**LISTED RECORDS**

* * * *

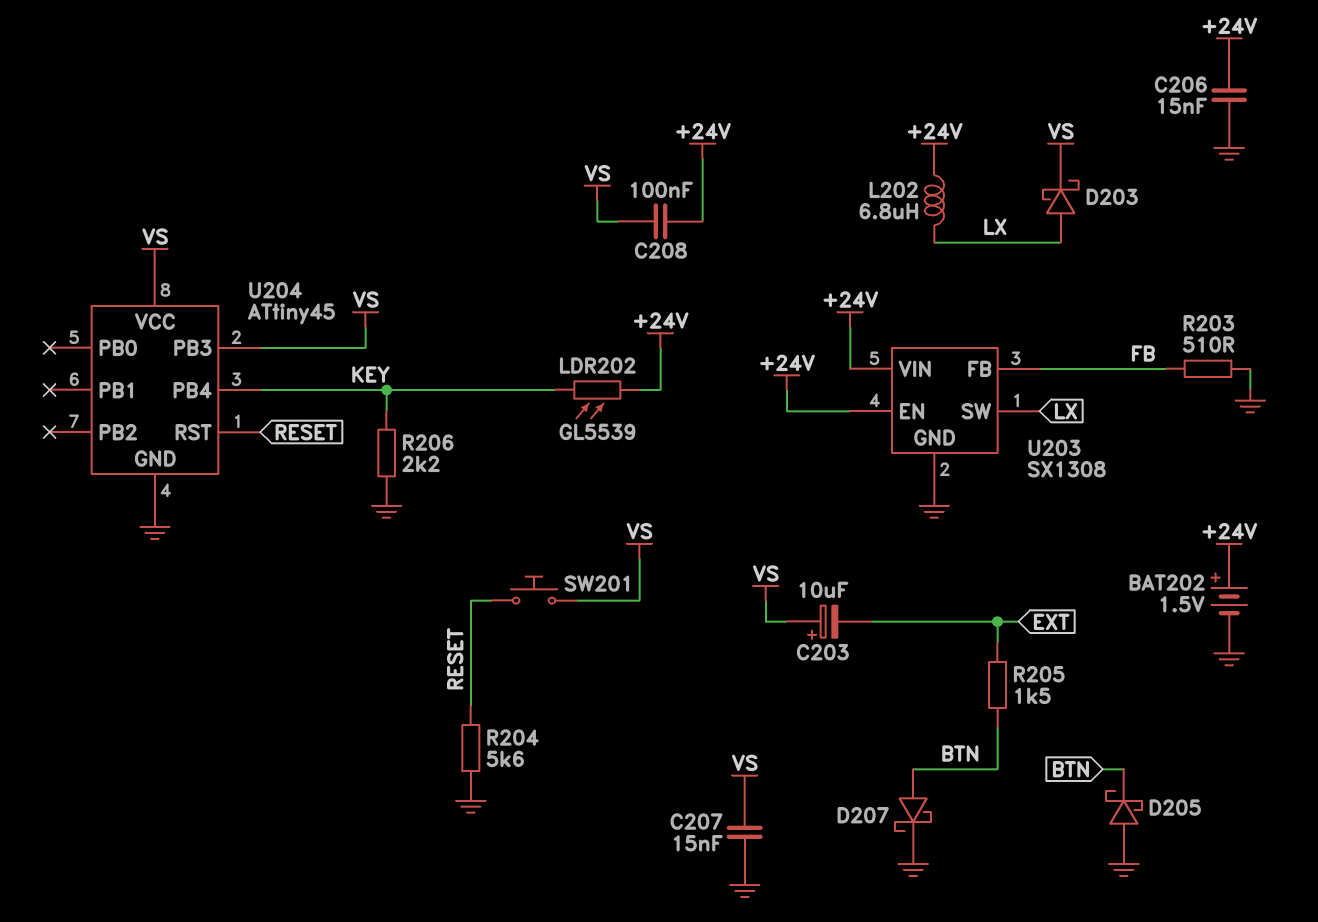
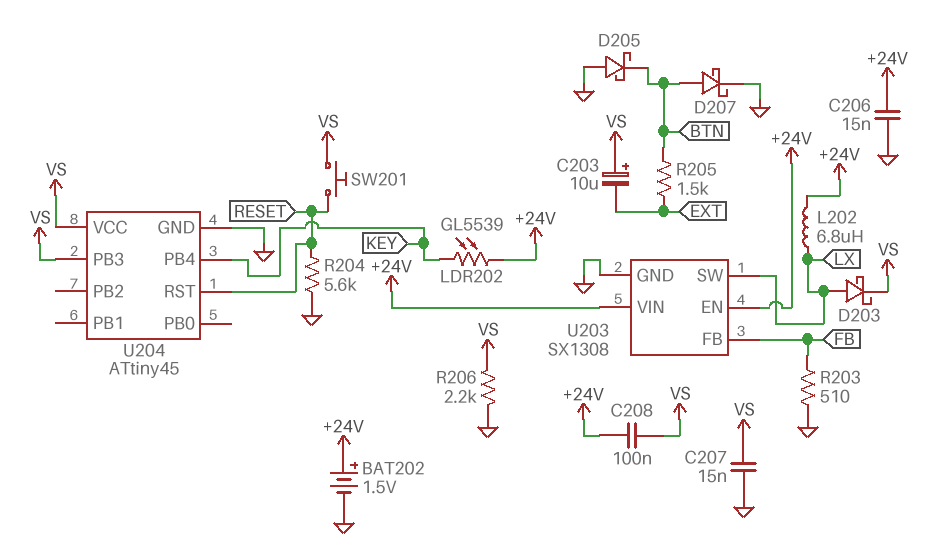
R206: 2.2k (GND, KEY) -> 2.2k (GND, VS)

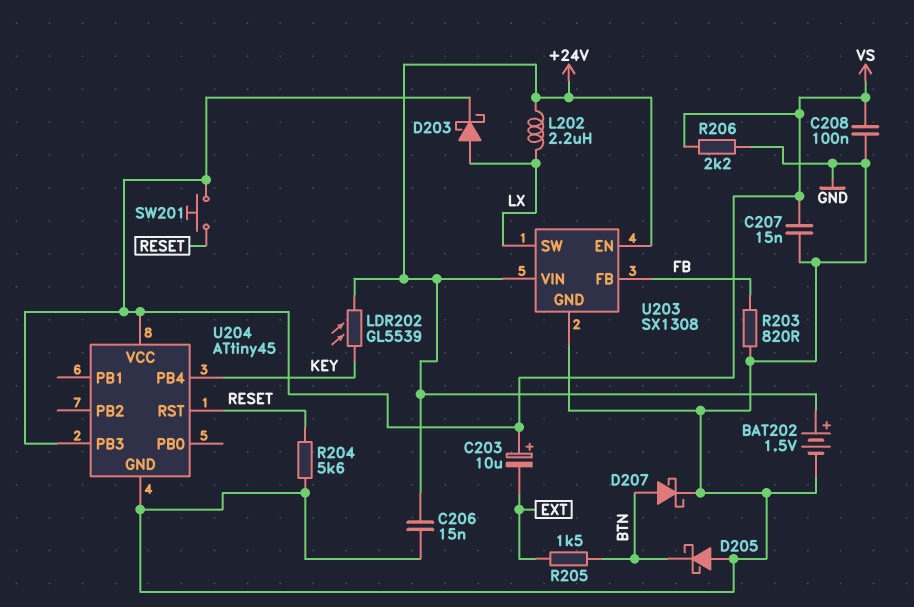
C208: 100nF (+24V, VS) -> 100nF (GND, VS)
L202: 6.8uH (+24V, LX) -> 2.2uH (+24V, LX)
R203: 510 (FB, GND) -> 820 (FB, GND)

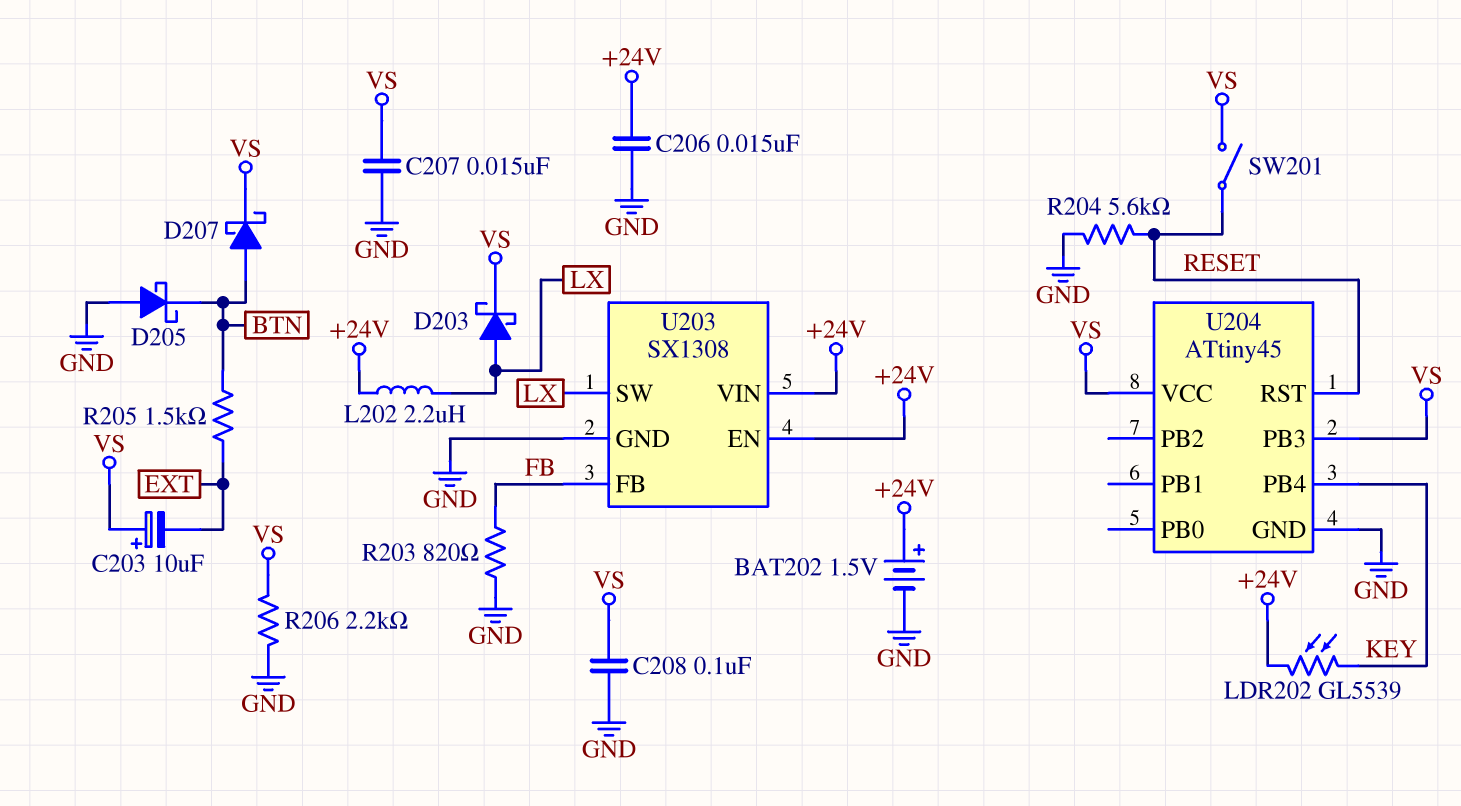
D207: schottky (A BTN, K GND) -> schottky (A BTN, K VS)
SW201: button (RESET, VS) -> switch (RESET, VS)

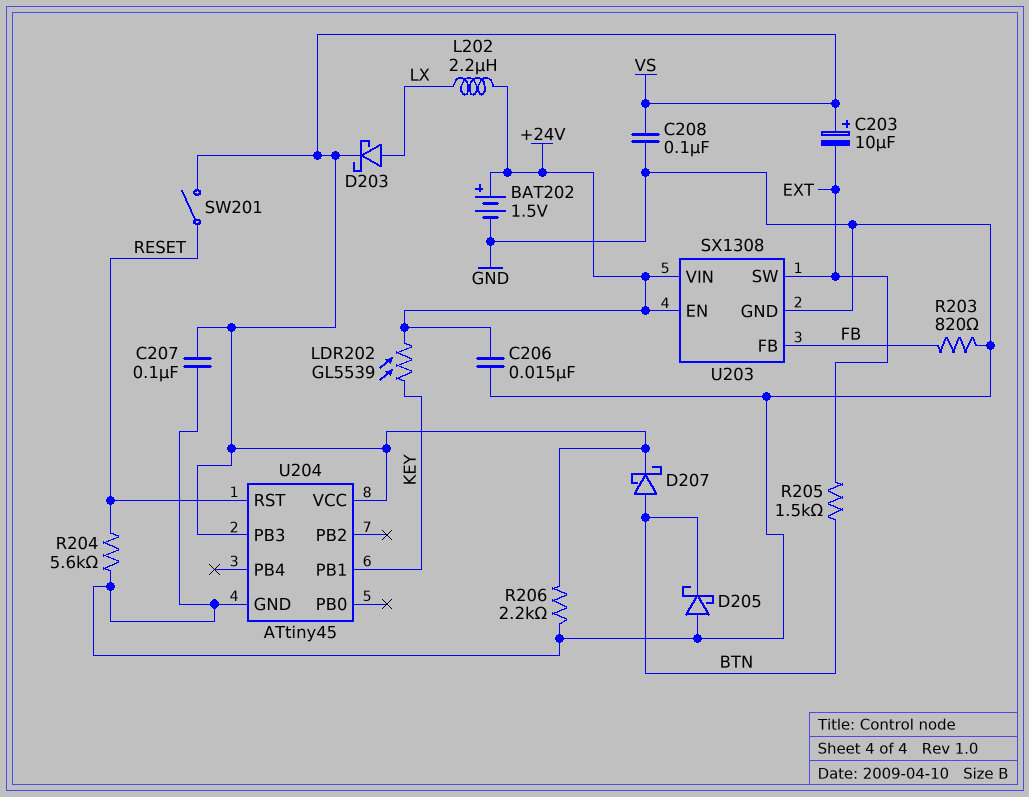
C207: 15nF (GND, VS) -> 100nF (GND, VS)
U203 pin SW: LX -> EXT
U204 pin PB1: none -> KEY
U204 pin PB4: KEY -> none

* * * *

**TASK OBJECTIVE**
Only the lines that hold the word "none" are wanted; each should be pulled from the records.

**YOUR RESPONSE**
U204 pin PB1: none -> KEY
U204 pin PB4: KEY -> none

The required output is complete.